(Recorded information)

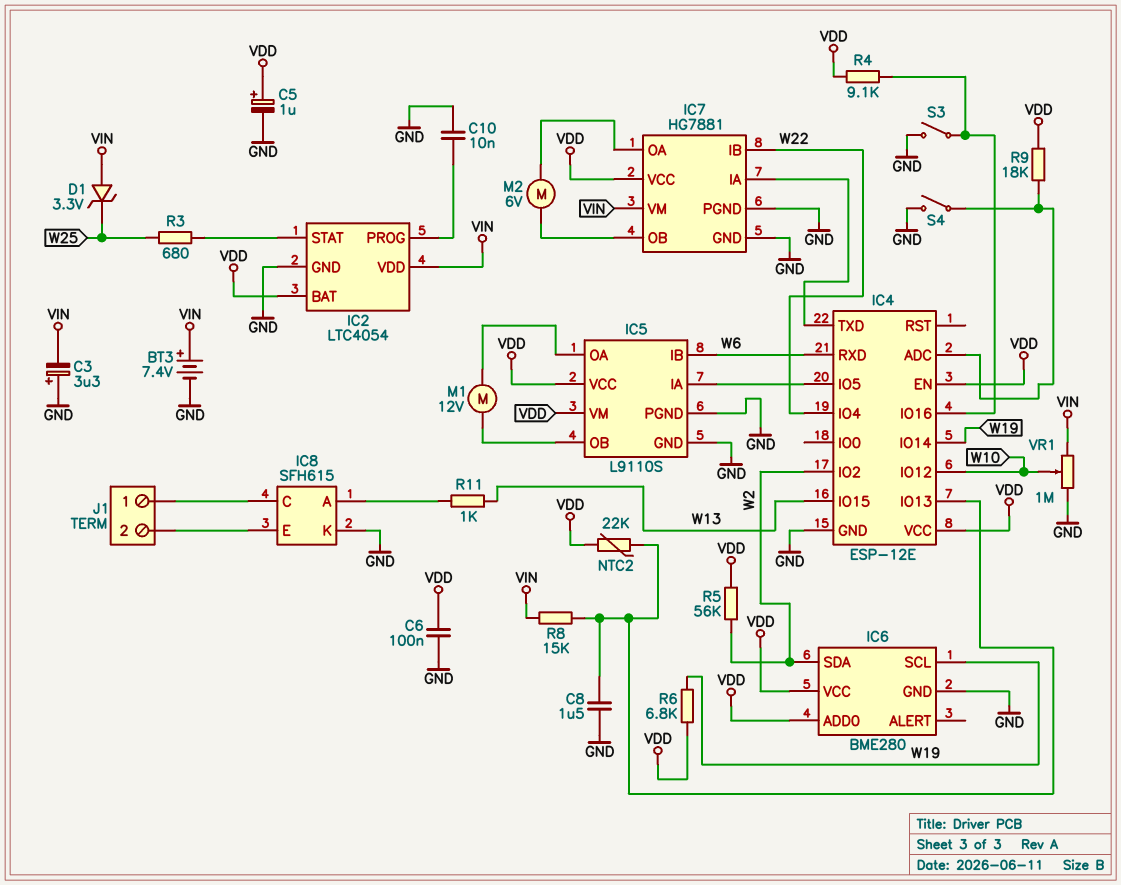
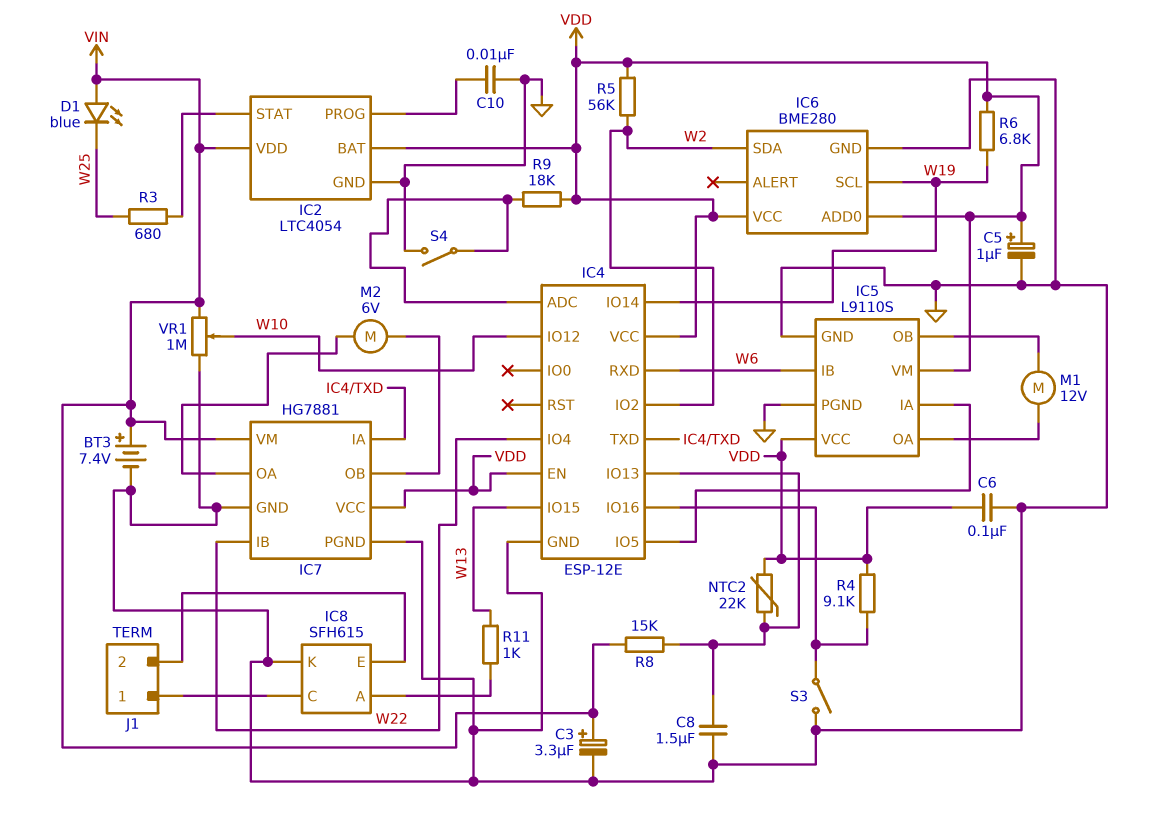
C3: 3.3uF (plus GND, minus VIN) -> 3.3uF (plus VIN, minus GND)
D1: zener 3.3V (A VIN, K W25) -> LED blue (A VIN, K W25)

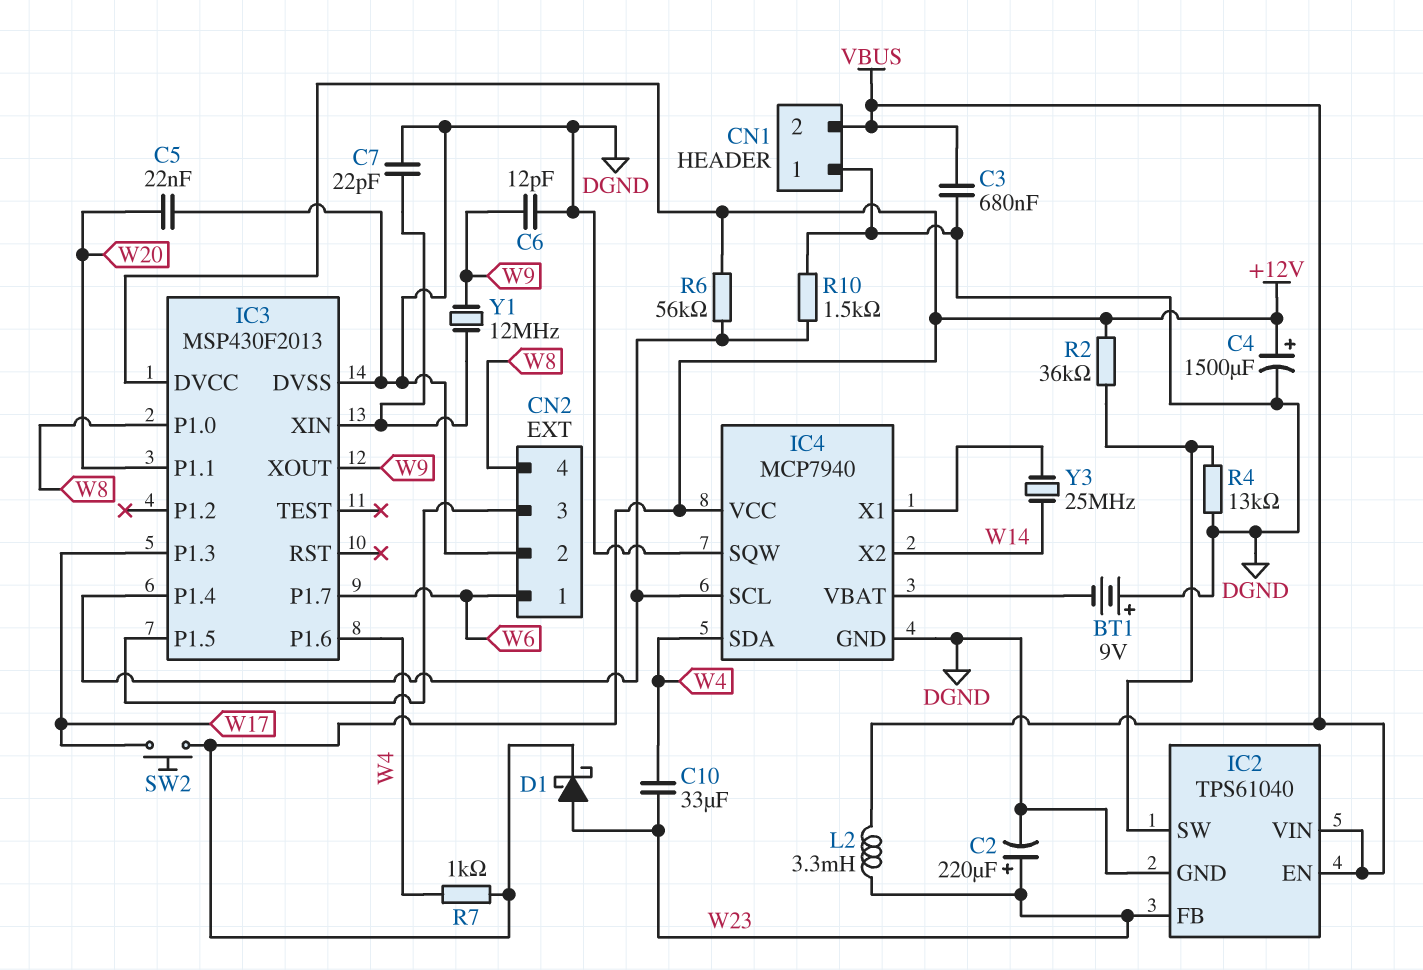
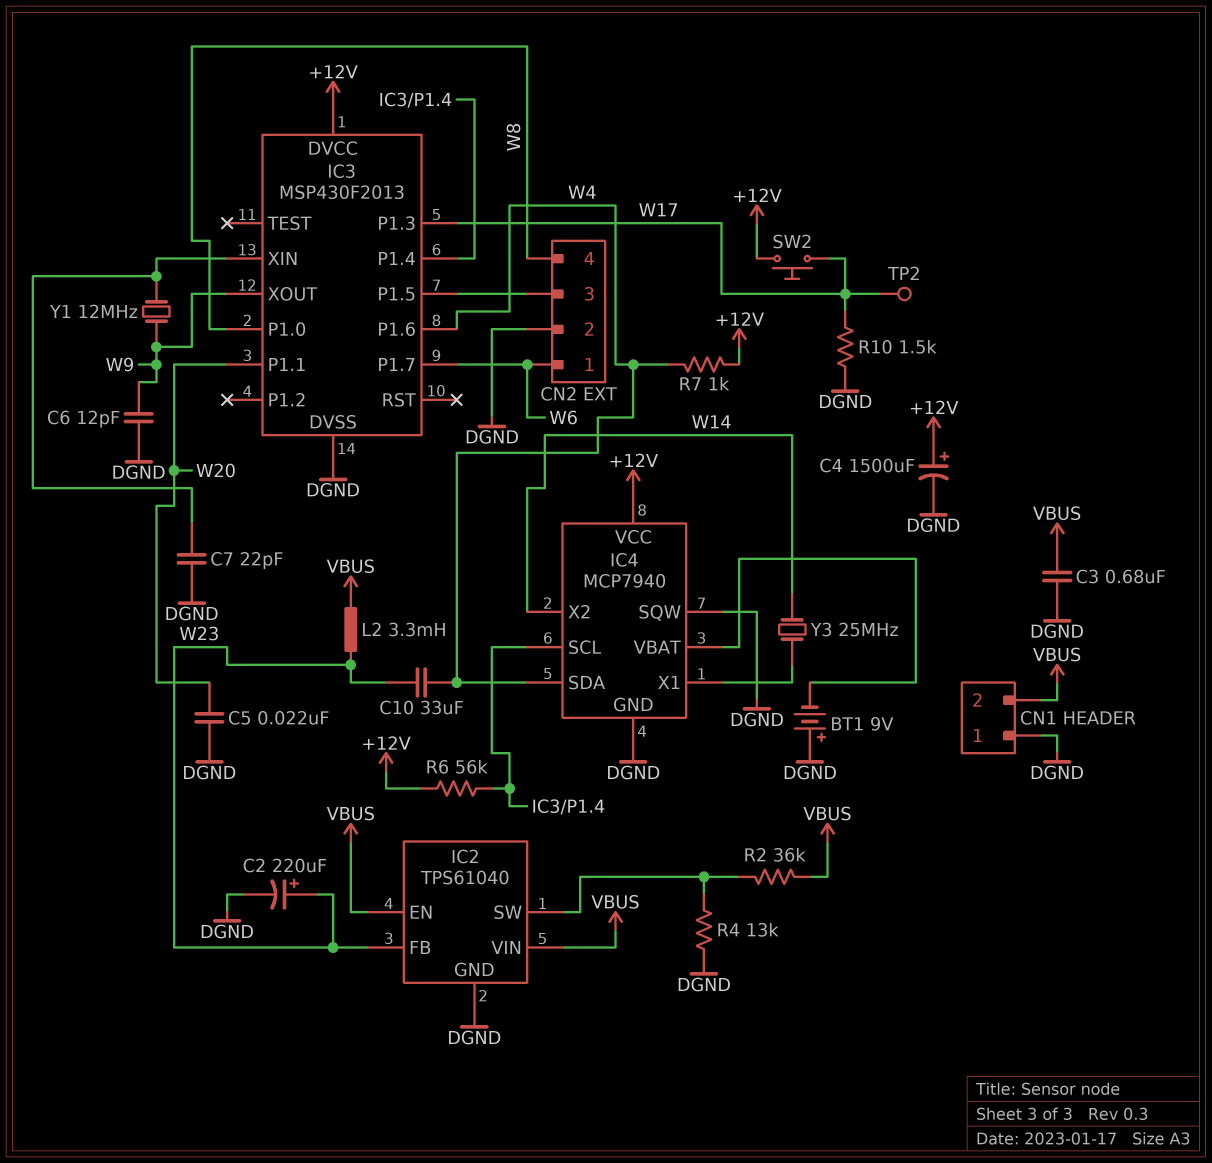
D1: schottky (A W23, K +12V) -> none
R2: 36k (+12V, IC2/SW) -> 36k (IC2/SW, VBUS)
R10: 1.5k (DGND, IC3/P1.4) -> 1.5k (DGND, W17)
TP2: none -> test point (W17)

(End Recorded information)

### [Task to carry out]
Retype the records verbatim, excluding each image they hold.

### [Solution to the problem]
C3: 3.3uF (plus GND, minus VIN) -> 3.3uF (plus VIN, minus GND)
D1: zener 3.3V (A VIN, K W25) -> LED blue (A VIN, K W25)

D1: schottky (A W23, K +12V) -> none
R2: 36k (+12V, IC2/SW) -> 36k (IC2/SW, VBUS)
R10: 1.5k (DGND, IC3/P1.4) -> 1.5k (DGND, W17)
TP2: none -> test point (W17)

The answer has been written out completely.